WORK TASK: Only the number is needed: count the lines below that hold the string "pyramid".

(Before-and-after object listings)
··········
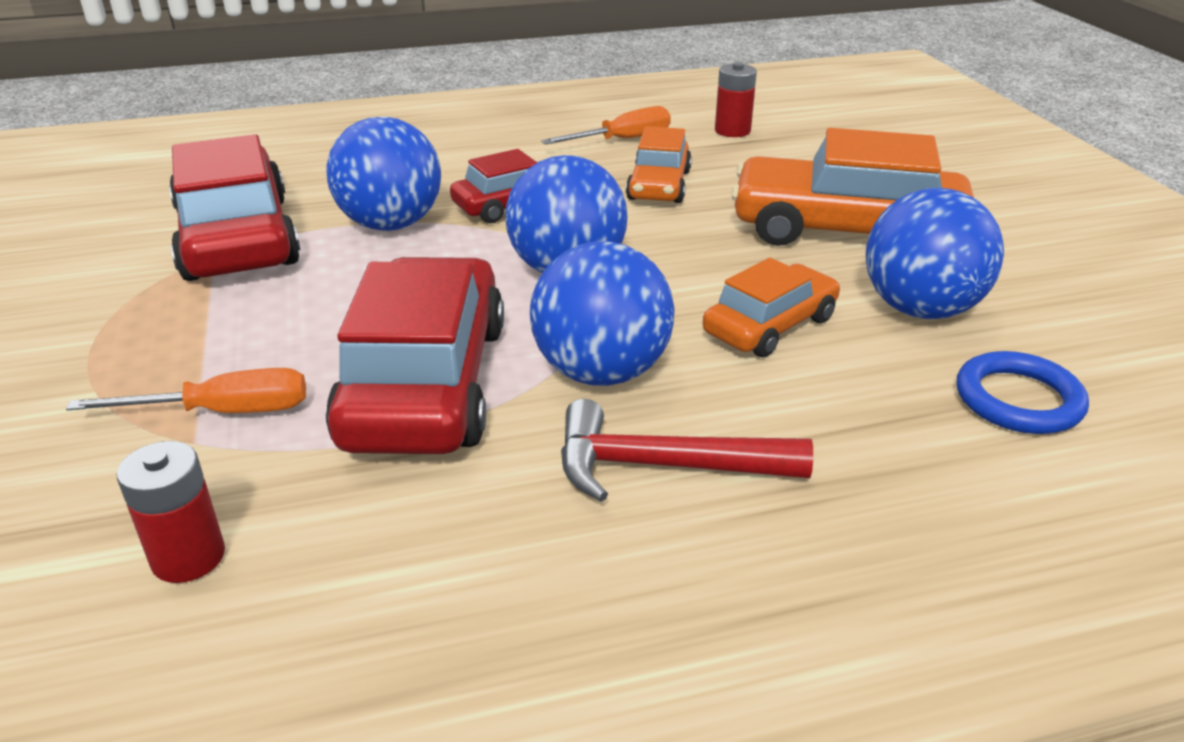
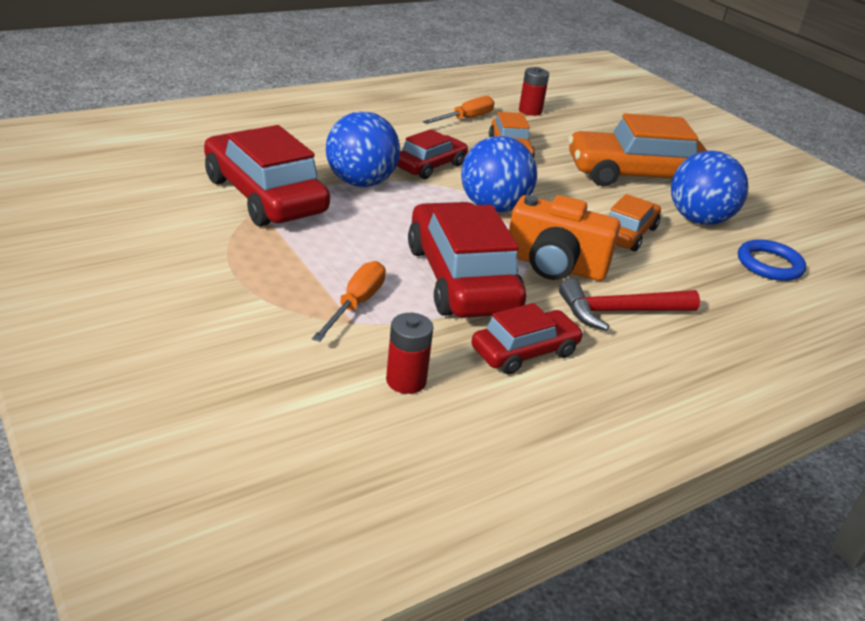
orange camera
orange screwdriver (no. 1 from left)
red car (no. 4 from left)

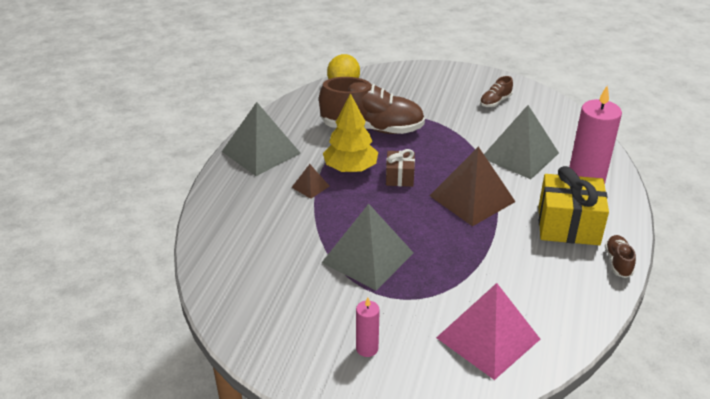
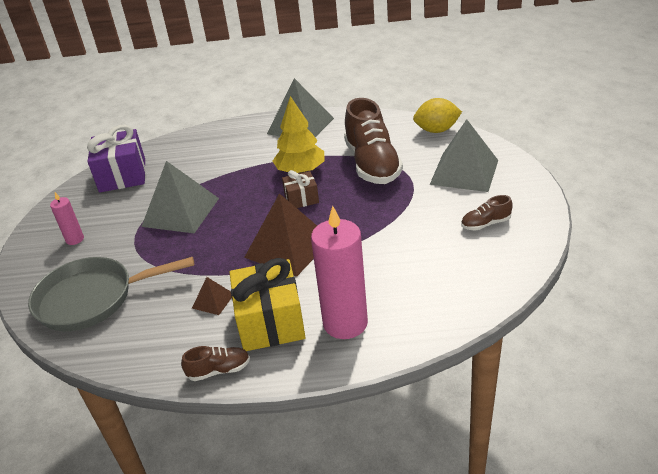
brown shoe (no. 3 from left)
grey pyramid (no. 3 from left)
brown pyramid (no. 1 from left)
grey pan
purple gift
··········
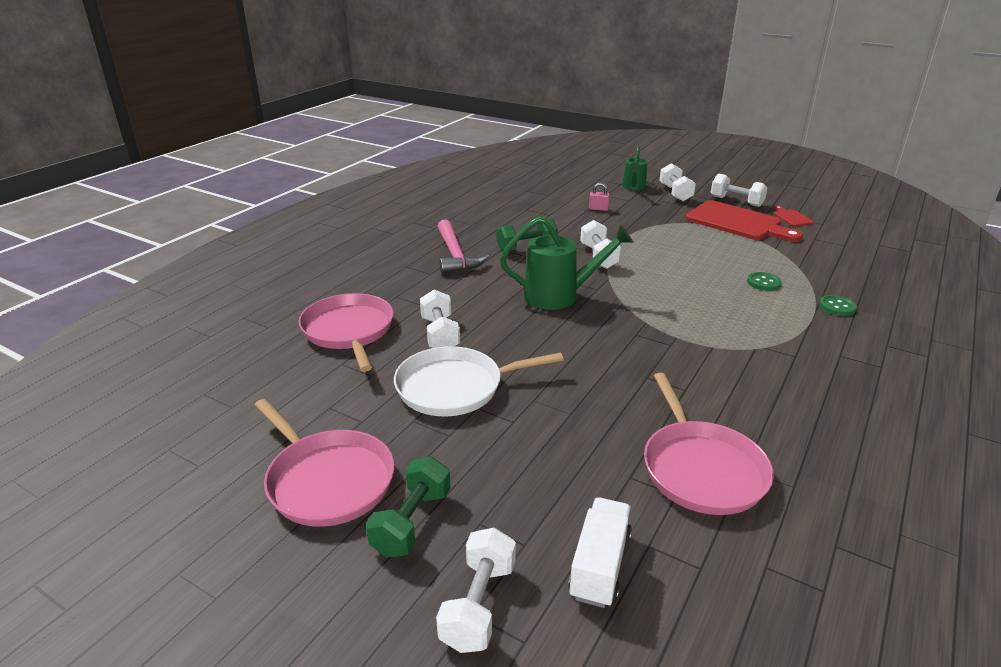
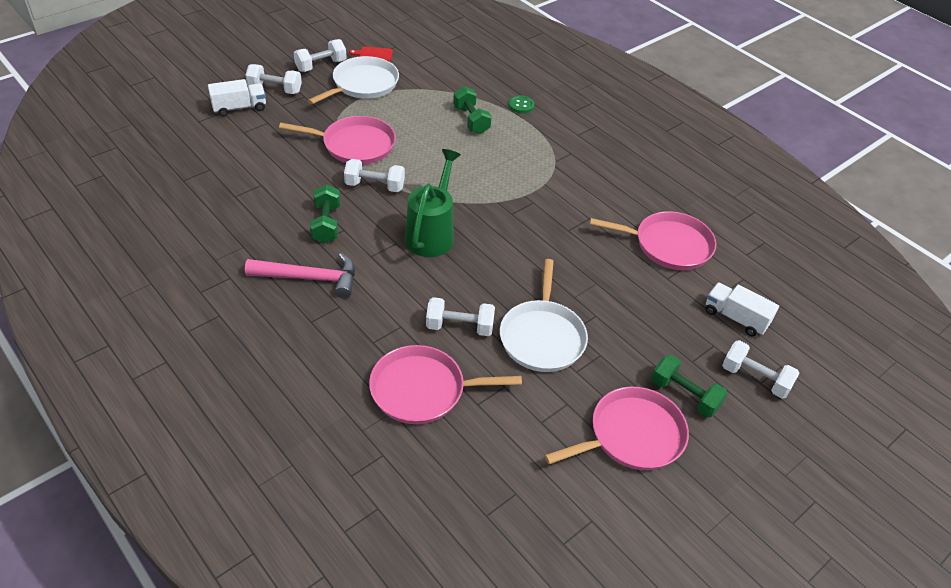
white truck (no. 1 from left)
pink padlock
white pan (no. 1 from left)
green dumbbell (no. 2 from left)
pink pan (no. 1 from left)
··········
RESPONSE: 2